- EXERCISE INSTRUCTIONS: Wherever the word "none" appears in a line of the records, copy that line.

- DATA LISTING:
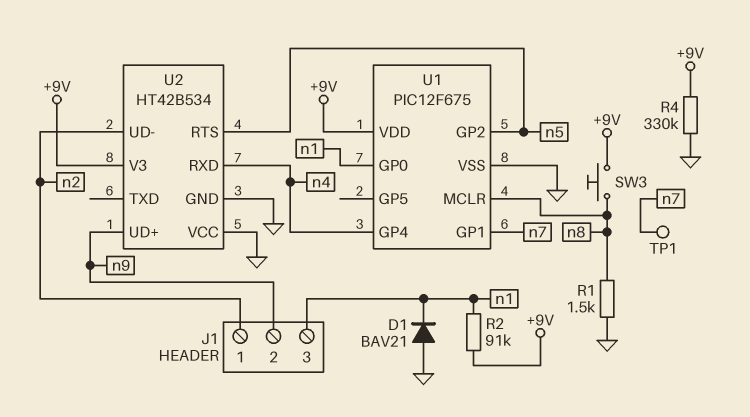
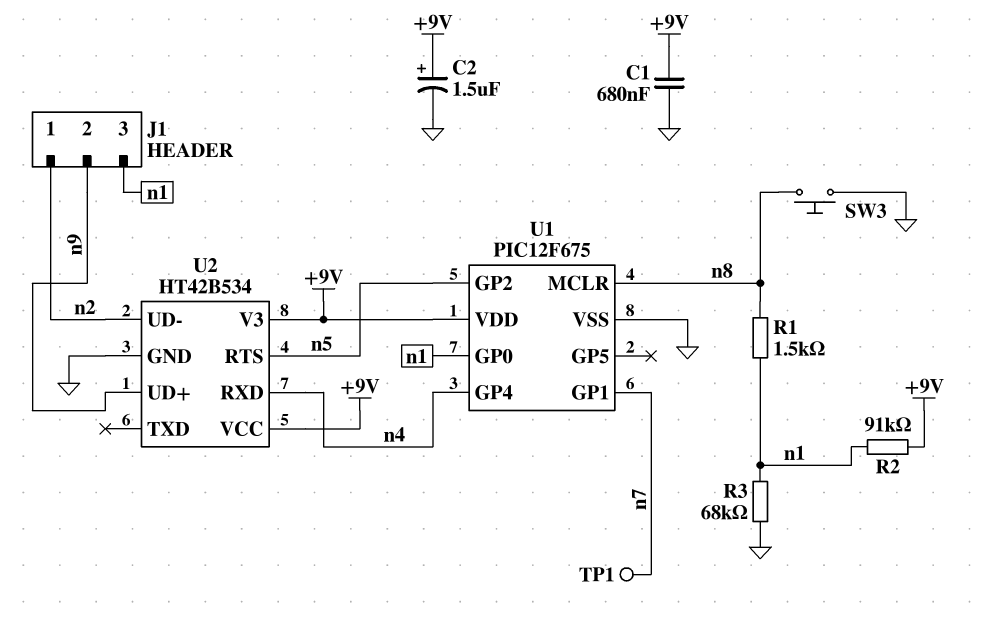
C1: none -> 680nF (+9V, GND)
C2: none -> 1.5uF (plus +9V, minus GND)
D1: diode BAV21 (A GND, K n1) -> none
R1: 1.5k (GND, n8) -> 1.5k (n1, n8)
R3: none -> 68k (GND, n1)
R4: 330k (+9V, GND) -> none
SW3: button (+9V, n8) -> button (GND, n8)
U2 pin VCC: GND -> +9V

- OUTPUT BELOW:
C1: none -> 680nF (+9V, GND)
C2: none -> 1.5uF (plus +9V, minus GND)
D1: diode BAV21 (A GND, K n1) -> none
R3: none -> 68k (GND, n1)
R4: 330k (+9V, GND) -> none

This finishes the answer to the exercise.